WORK ITEM: Check each line of the data, and copy those where "none" appears.

MATERIAL SUPPLIED:
◆ ◆ ◆ ◆ ◆ ◆ ◆

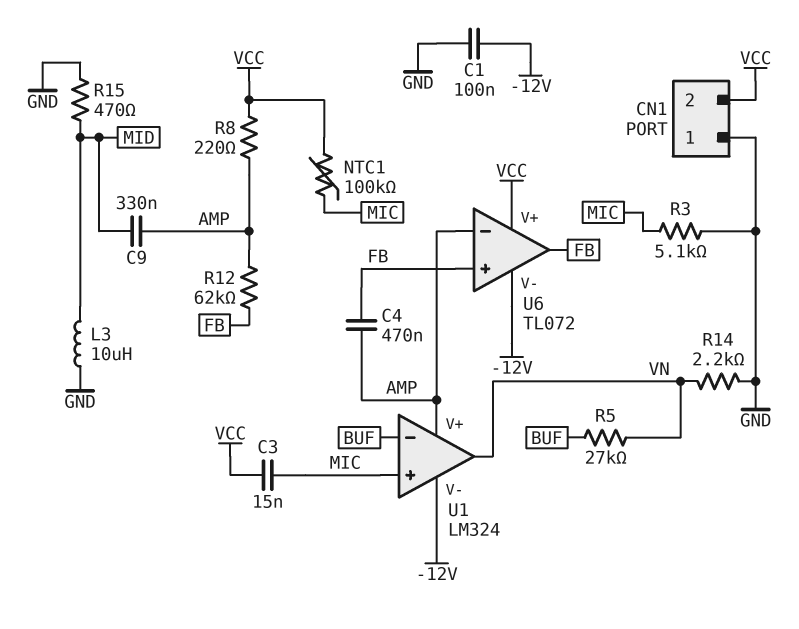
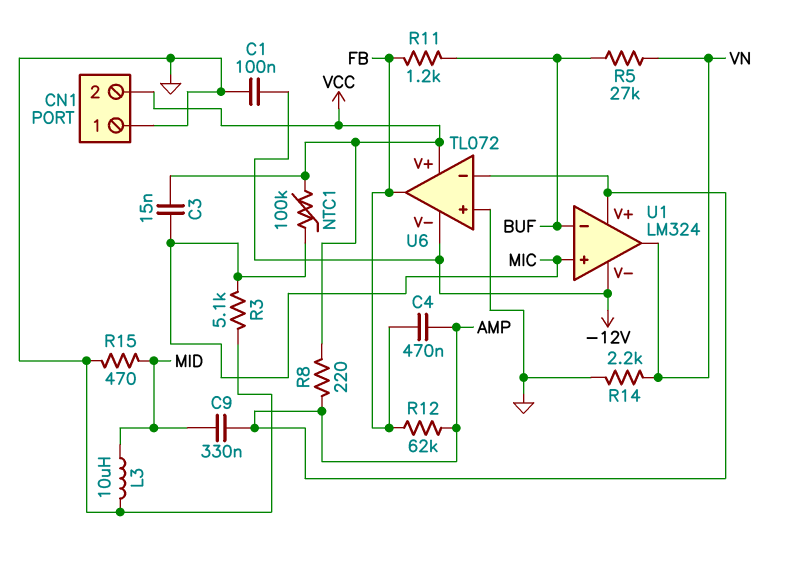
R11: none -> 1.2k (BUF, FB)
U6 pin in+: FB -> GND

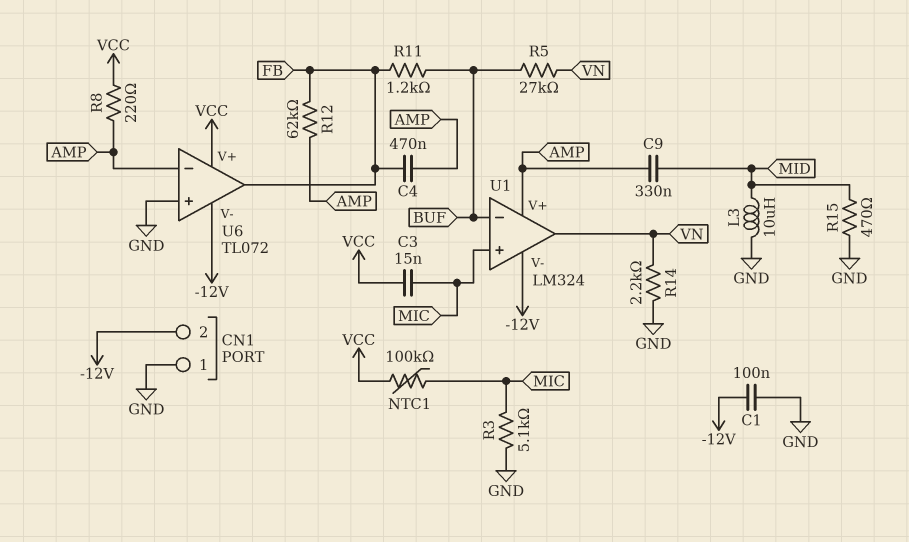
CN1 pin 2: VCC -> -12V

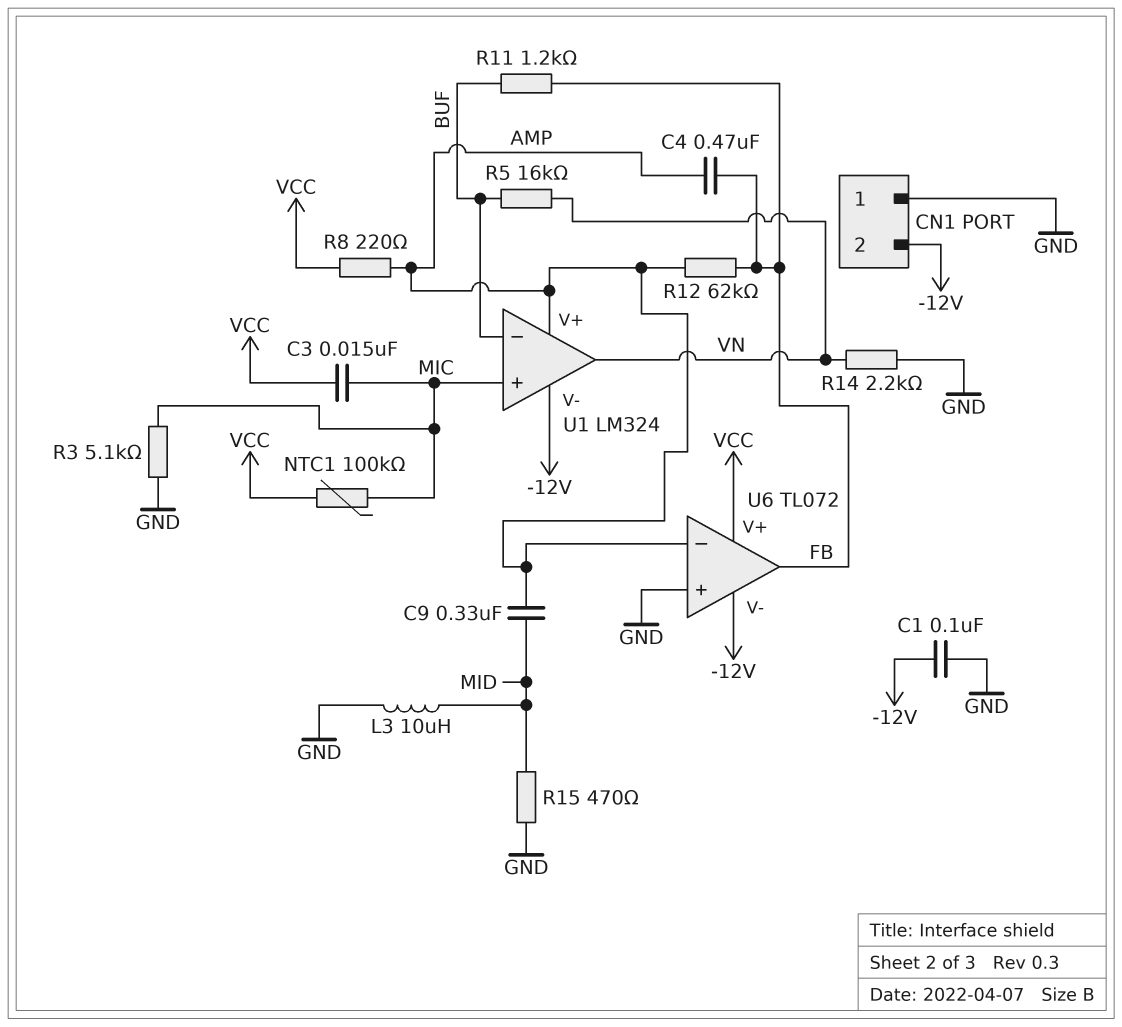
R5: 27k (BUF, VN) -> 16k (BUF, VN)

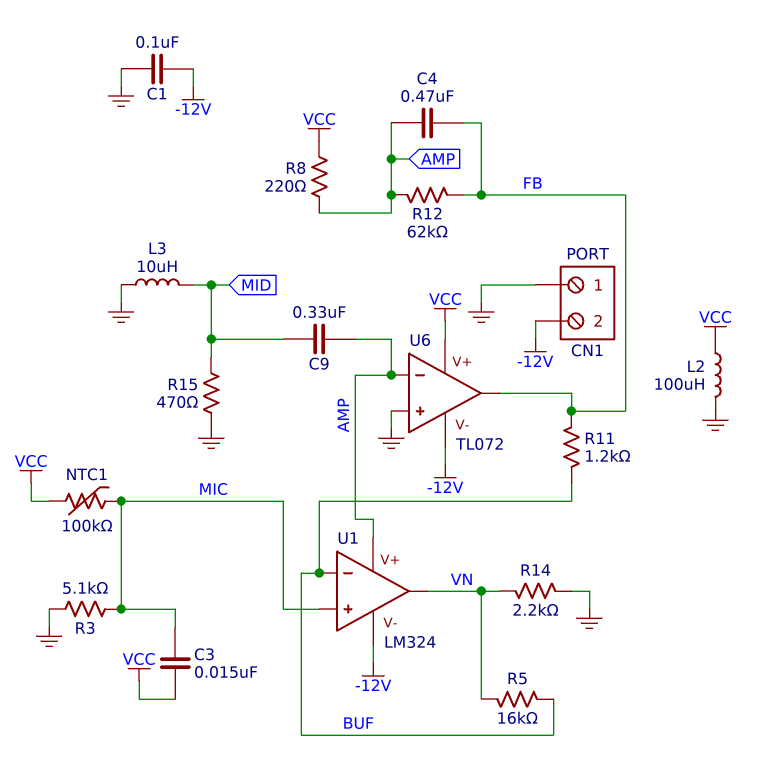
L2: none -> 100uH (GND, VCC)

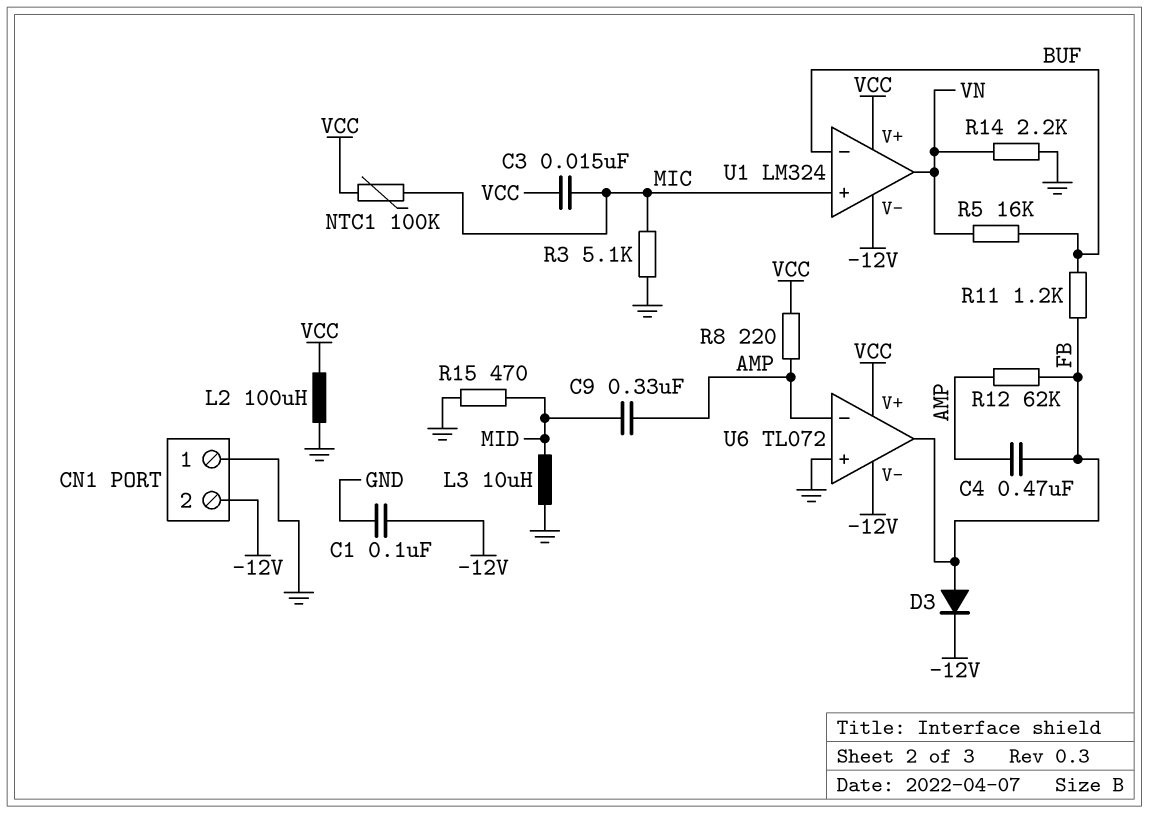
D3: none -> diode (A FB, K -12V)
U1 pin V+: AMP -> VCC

◆ ◆ ◆ ◆ ◆ ◆ ◆

WRITTEN ANSWER:
R11: none -> 1.2k (BUF, FB)
L2: none -> 100uH (GND, VCC)
D3: none -> diode (A FB, K -12V)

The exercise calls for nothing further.